:: TRY IT ::
Each line of the records below needs repeating exactly. Skip the pictures.

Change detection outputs
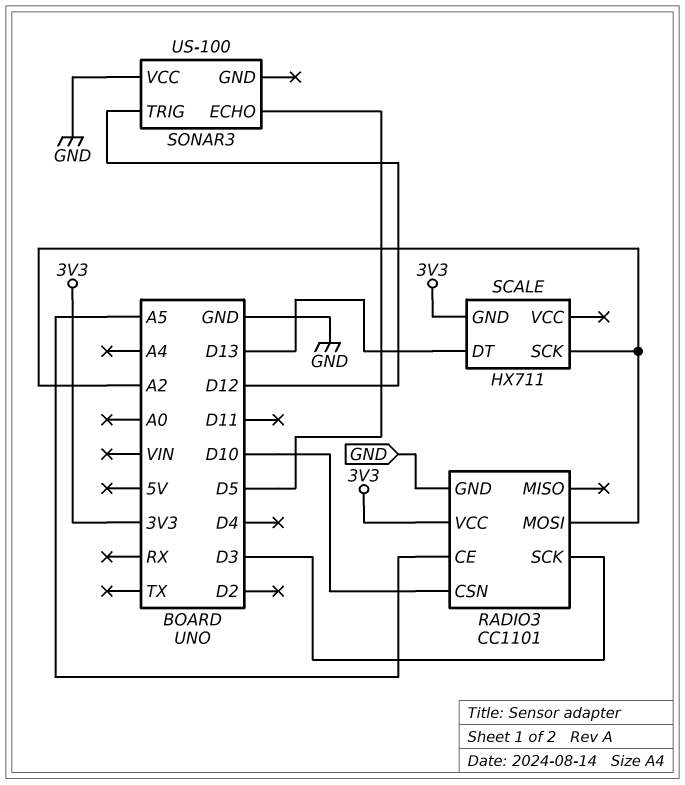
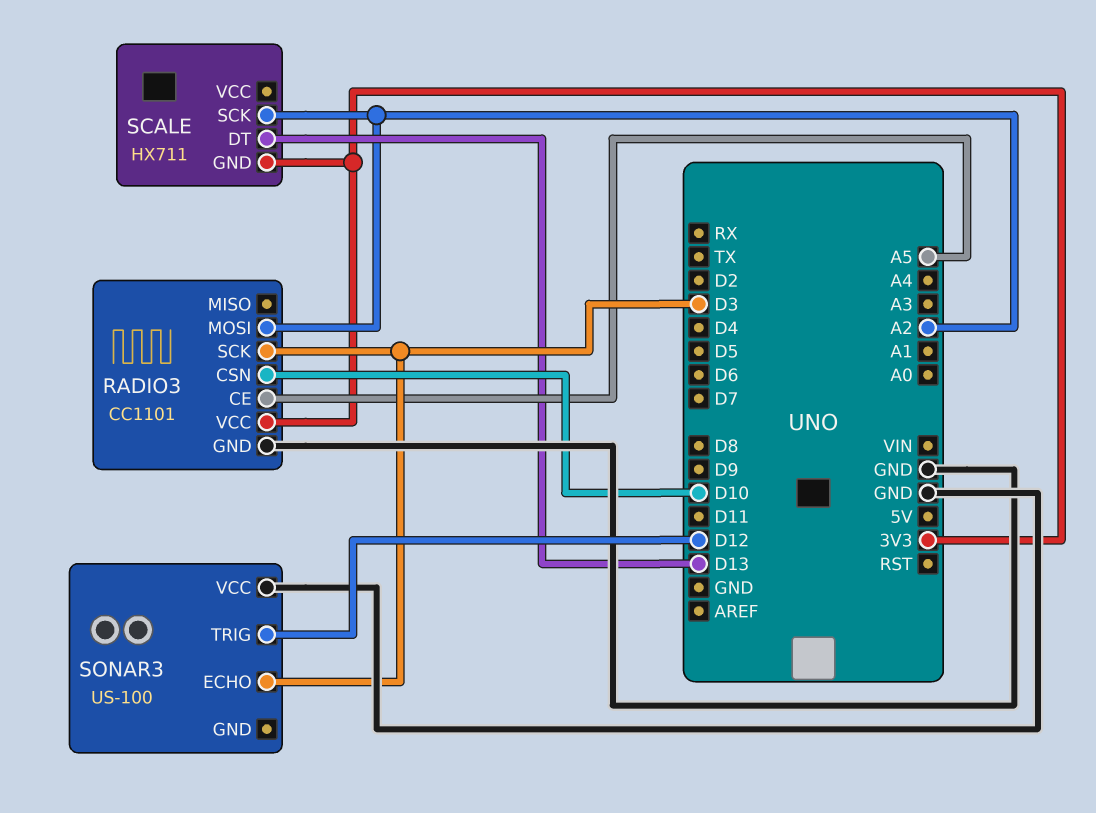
SONAR3 pin ECHO: D5 -> D3

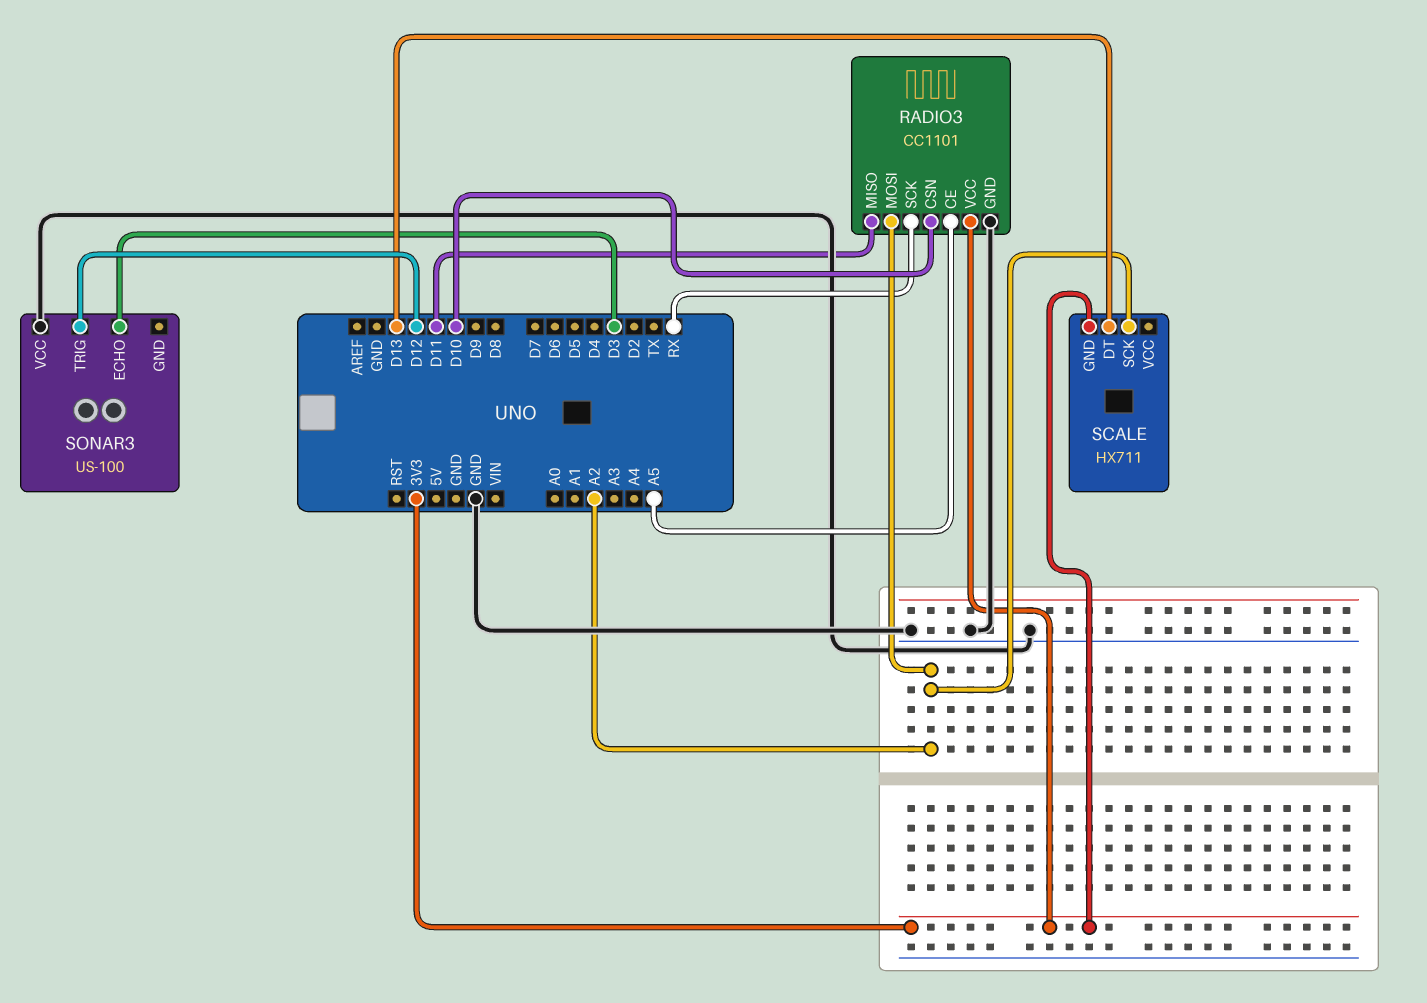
RADIO3 pin MISO: none -> D11
RADIO3 pin SCK: D3 -> RX

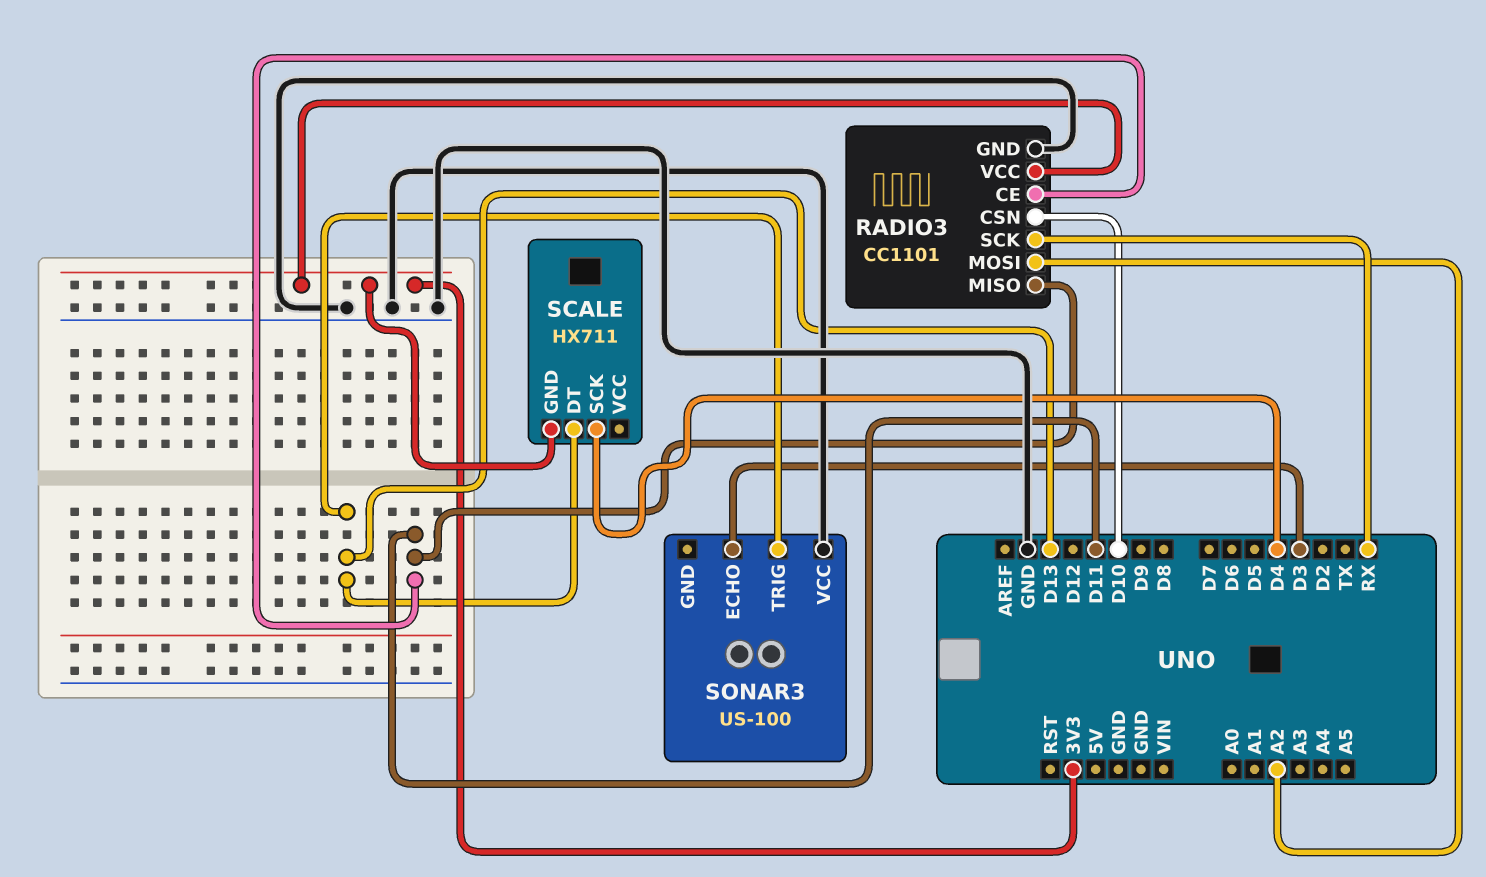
RADIO3 pin CE: A5 -> D11
SCALE pin SCK: A2 -> D4
SONAR3 pin TRIG: D12 -> D13

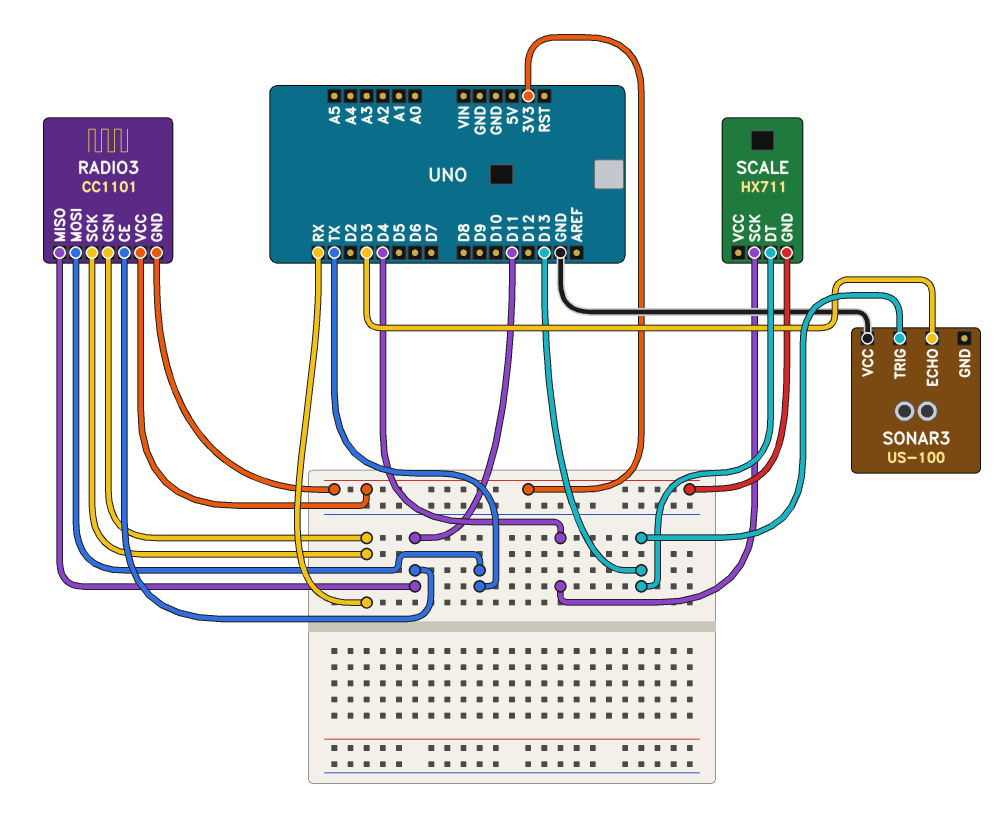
RADIO3 pin CSN: D10 -> RX
RADIO3 pin GND: GND -> 3V3
RADIO3 pin MOSI: A2 -> TX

:: RESPONSE ::
SONAR3 pin ECHO: D5 -> D3

RADIO3 pin MISO: none -> D11
RADIO3 pin SCK: D3 -> RX

RADIO3 pin CE: A5 -> D11
SCALE pin SCK: A2 -> D4
SONAR3 pin TRIG: D12 -> D13

RADIO3 pin CSN: D10 -> RX
RADIO3 pin GND: GND -> 3V3
RADIO3 pin MOSI: A2 -> TX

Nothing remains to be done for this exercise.